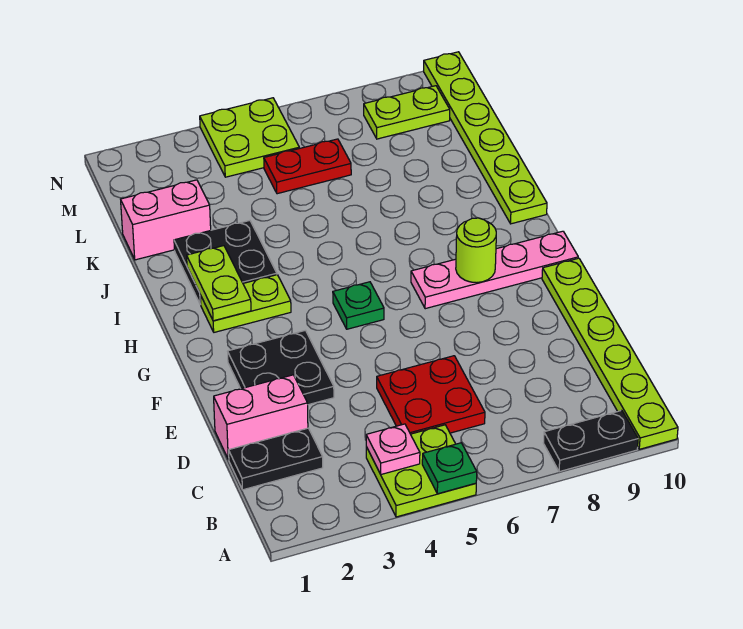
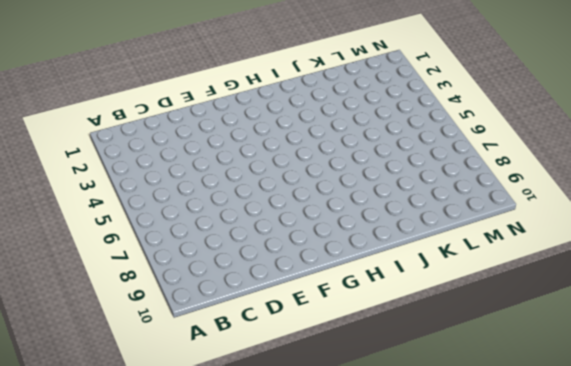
none -> lime plate A4:B5 level 1
none -> black plate A8:A9 level 1
none -> lime plate A10:F10 level 1

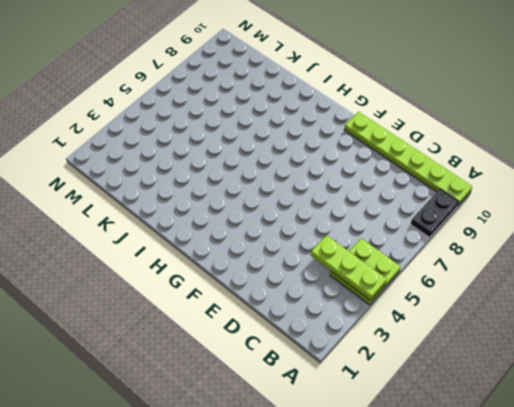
lime plate A4:C4 level 2 -> pink plate B4 level 2
none -> black plate C1:C2 level 1
none -> red plate C5:D6 level 1
none -> pink brick D1:D2 level 1

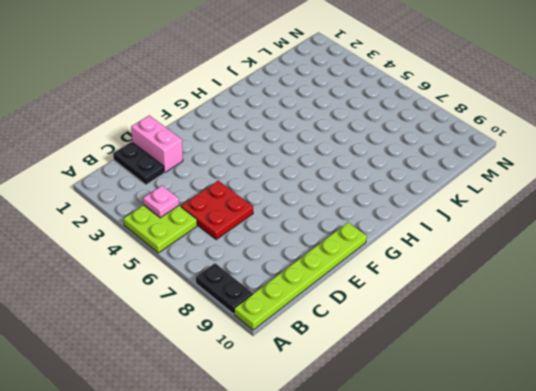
none -> black plate E2:F3 level 1
none -> green plate G5 level 1
none -> pink plate G7:G10 level 1

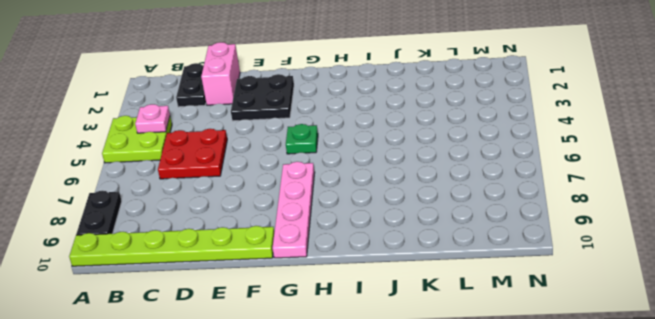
none -> lime plate H2:H3 level 1
none -> black plate I2:J3 level 1
none -> lime plate I10:N10 level 1

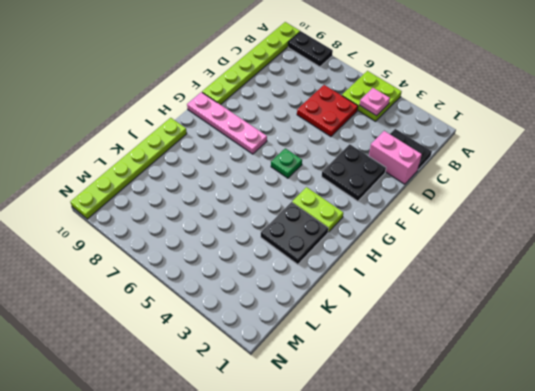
none -> pink brick K1:K2 level 1
none -> red plate L5:L6 level 1
none -> lime plate M4:N5 level 1

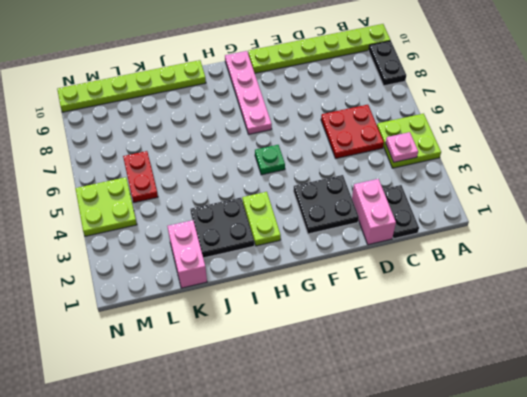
none -> lime plate M8:M9 level 1
none -> green plate A5 level 2
none -> lime round brick G8 level 2

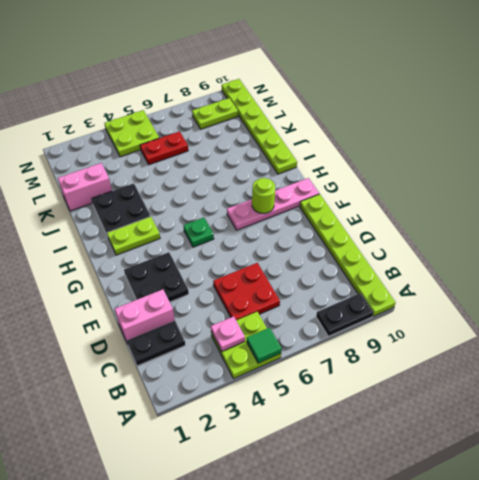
green tile A5 level 2 -> green plate A5 level 2
none -> lime plate H2:I2 level 2

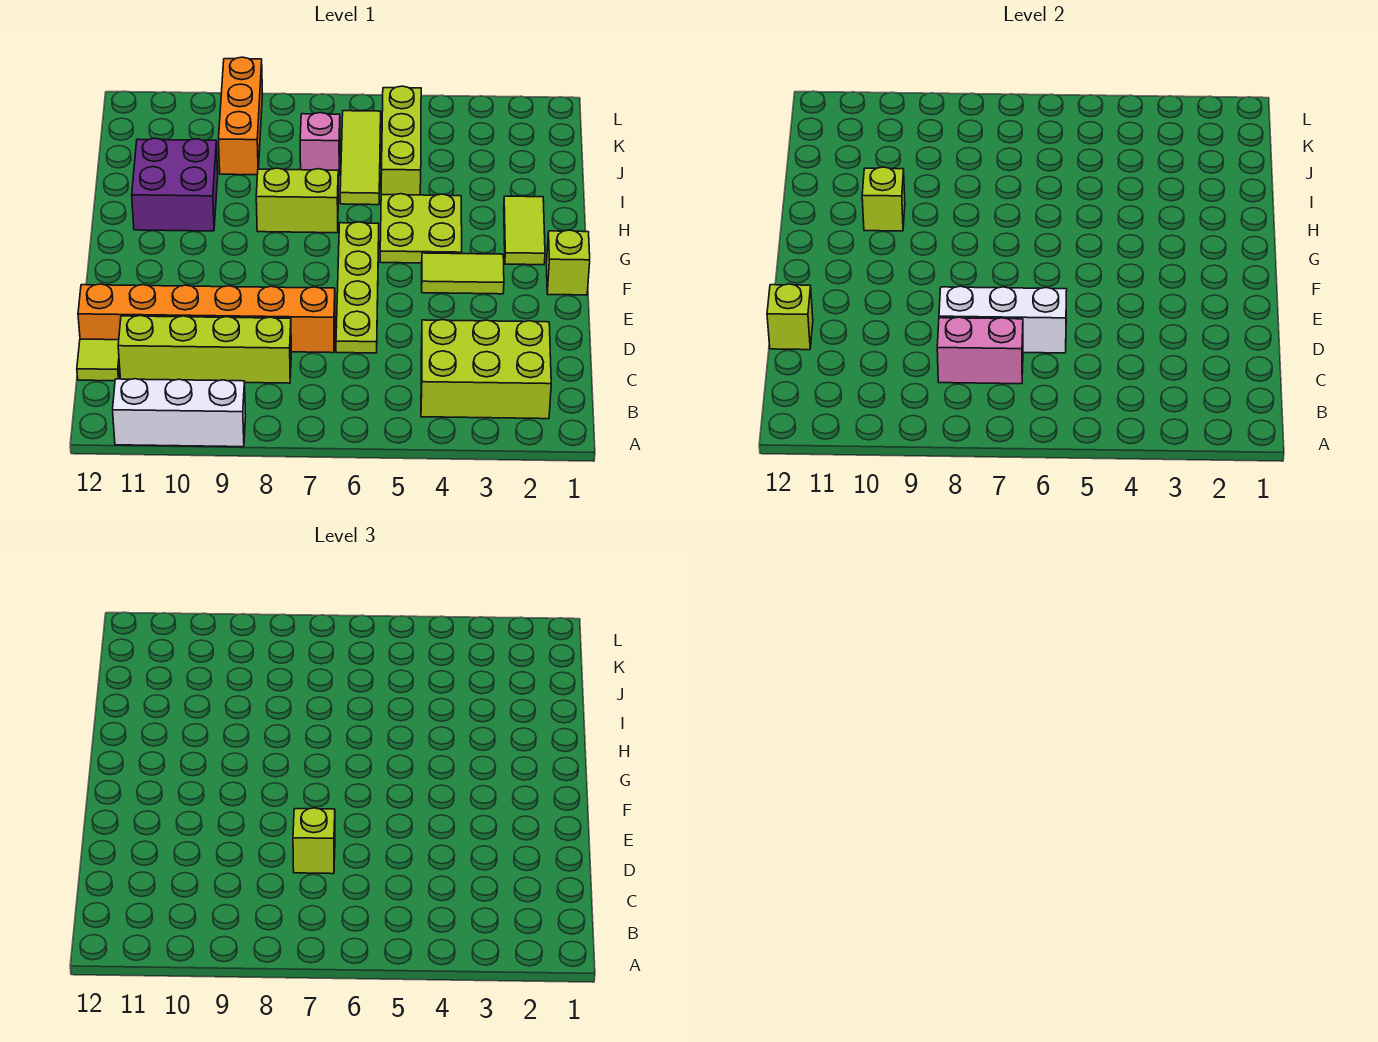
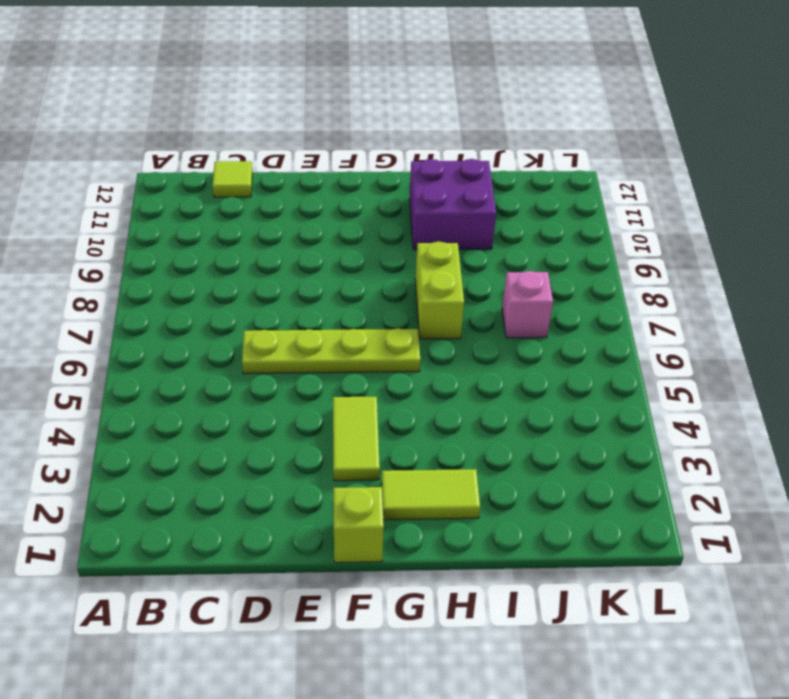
none -> white brick A9:A11 level 1
none -> lime brick B2:C4 level 1
none -> lime brick C8:C11 level 1

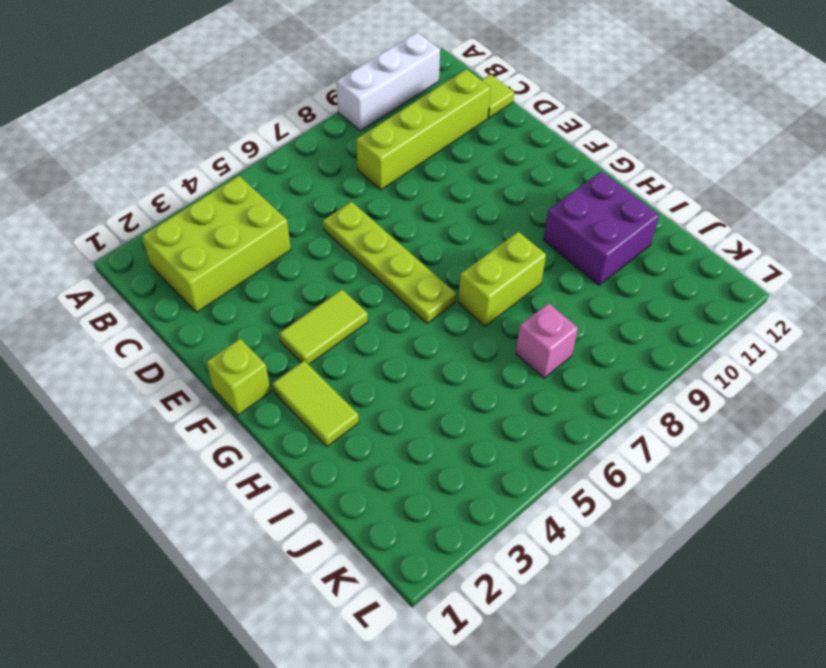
none -> orange brick D7:D12 level 1
none -> lime plate G4:H5 level 1
none -> lime brick I5:K5 level 1

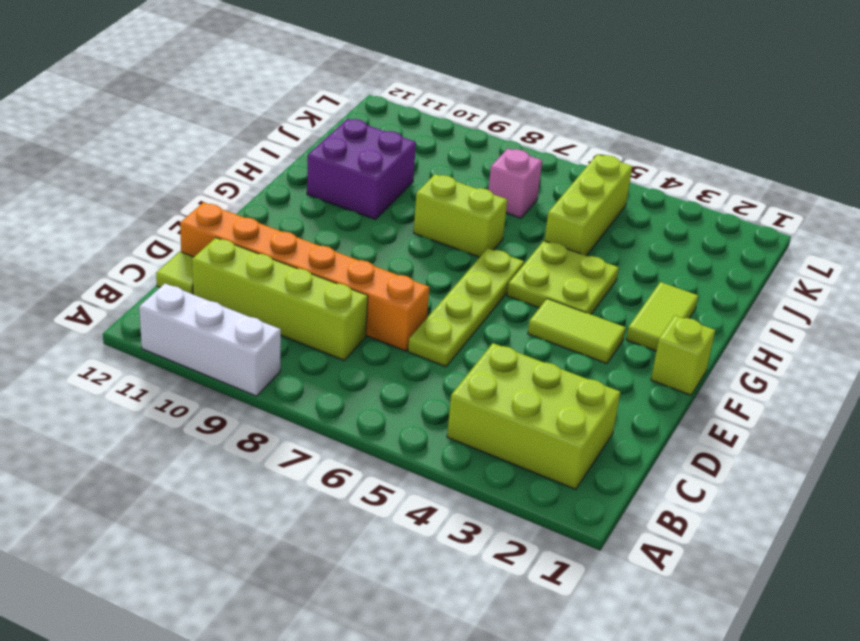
none -> lime tile I6:K6 level 1
none -> orange brick J9:L9 level 1
none -> pink brick C7:C8 level 2

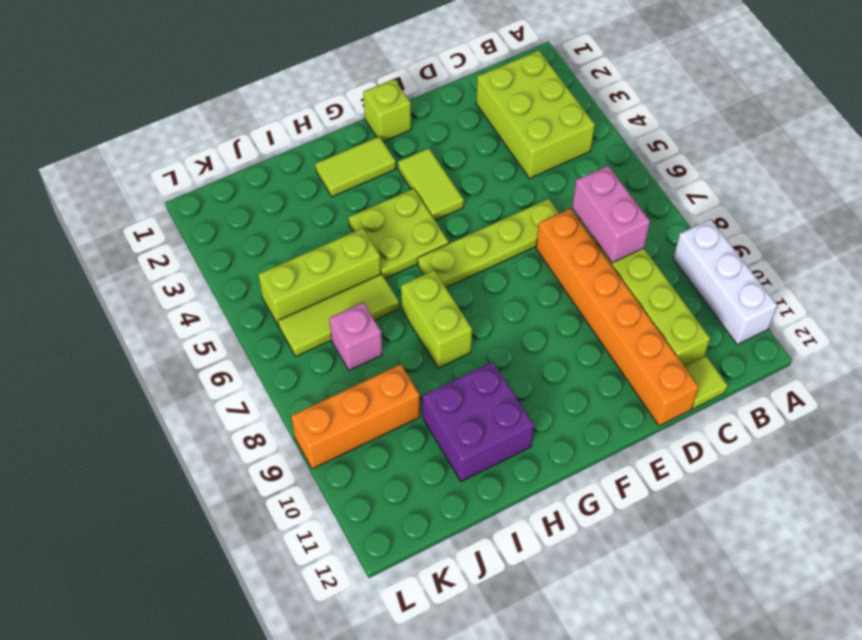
none -> white brick D6:D8 level 2
none -> lime brick D12 level 2
none -> lime brick H10 level 2

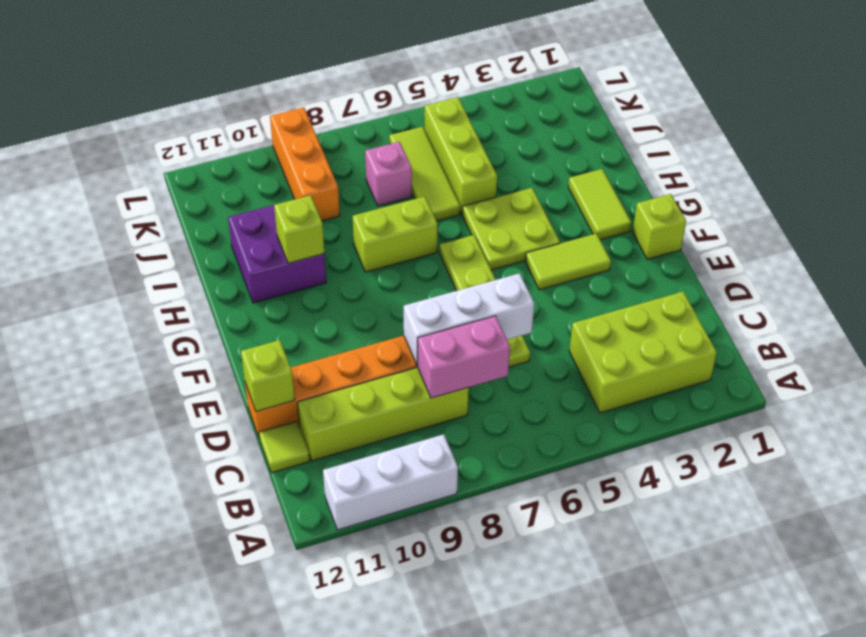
none -> lime brick D7 level 3

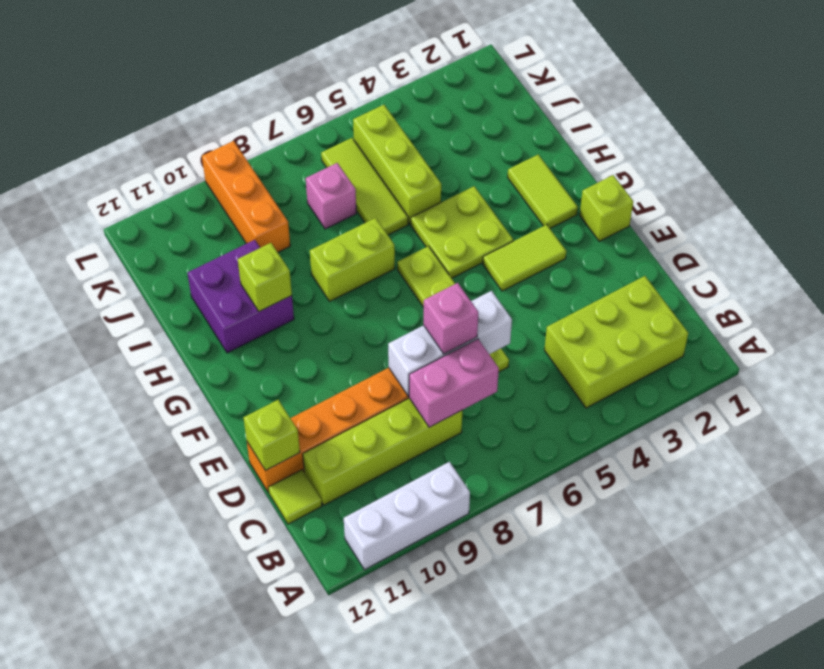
pink brick D7 level 3 -> lime brick D7 level 3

+---+

Work task - Without carrying over any picture, write out the entries above once more, exactly.

Solved exercise -
none -> lime plate A4:B5 level 1
none -> black plate A8:A9 level 1
none -> lime plate A10:F10 level 1

lime plate A4:C4 level 2 -> pink plate B4 level 2
none -> black plate C1:C2 level 1
none -> red plate C5:D6 level 1
none -> pink brick D1:D2 level 1

none -> black plate E2:F3 level 1
none -> green plate G5 level 1
none -> pink plate G7:G10 level 1

none -> lime plate H2:H3 level 1
none -> black plate I2:J3 level 1
none -> lime plate I10:N10 level 1

none -> pink brick K1:K2 level 1
none -> red plate L5:L6 level 1
none -> lime plate M4:N5 level 1

none -> lime plate M8:M9 level 1
none -> green plate A5 level 2
none -> lime round brick G8 level 2

green tile A5 level 2 -> green plate A5 level 2
none -> lime plate H2:I2 level 2

none -> white brick A9:A11 level 1
none -> lime brick B2:C4 level 1
none -> lime brick C8:C11 level 1

none -> orange brick D7:D12 level 1
none -> lime plate G4:H5 level 1
none -> lime brick I5:K5 level 1

none -> lime tile I6:K6 level 1
none -> orange brick J9:L9 level 1
none -> pink brick C7:C8 level 2

none -> white brick D6:D8 level 2
none -> lime brick D12 level 2
none -> lime brick H10 level 2

none -> lime brick D7 level 3

pink brick D7 level 3 -> lime brick D7 level 3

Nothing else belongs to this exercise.